* **Stored entries**:
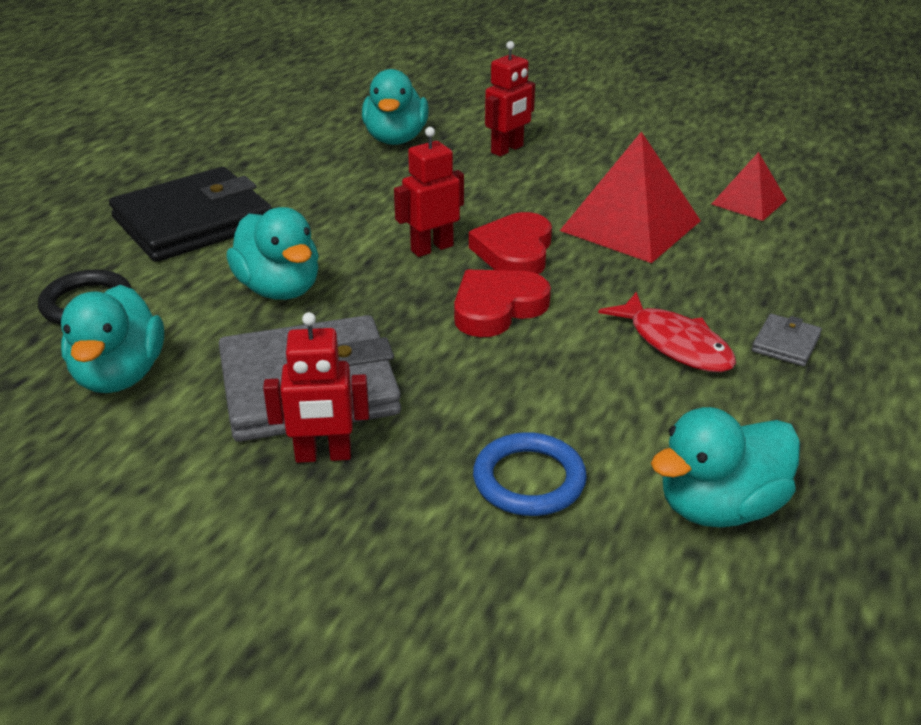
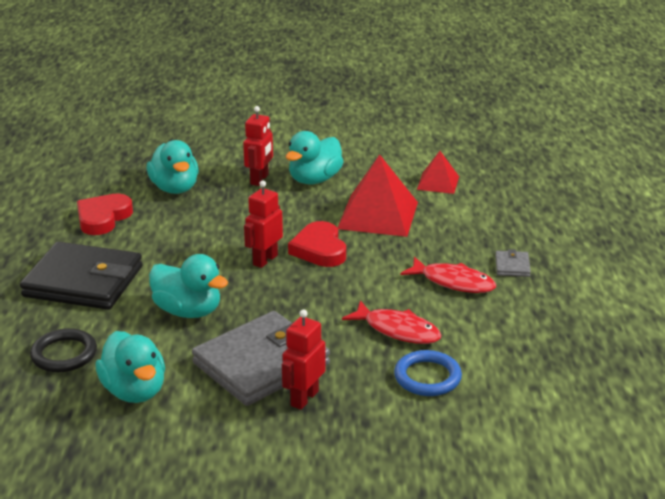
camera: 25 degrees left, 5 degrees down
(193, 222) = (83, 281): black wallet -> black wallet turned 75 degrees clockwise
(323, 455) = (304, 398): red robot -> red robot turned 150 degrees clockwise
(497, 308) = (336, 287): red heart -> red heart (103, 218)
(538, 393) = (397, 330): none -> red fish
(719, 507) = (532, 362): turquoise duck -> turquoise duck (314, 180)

* **DIRECTIONS FOR THIS TASK**:
Nothing may be altered when you restate the records, but every picture must be dropped.

* **WRITTEN RESPONSE**:
camera: 25 degrees left, 5 degrees down
(193, 222) = (83, 281): black wallet -> black wallet turned 75 degrees clockwise
(323, 455) = (304, 398): red robot -> red robot turned 150 degrees clockwise
(497, 308) = (336, 287): red heart -> red heart (103, 218)
(538, 393) = (397, 330): none -> red fish
(719, 507) = (532, 362): turquoise duck -> turquoise duck (314, 180)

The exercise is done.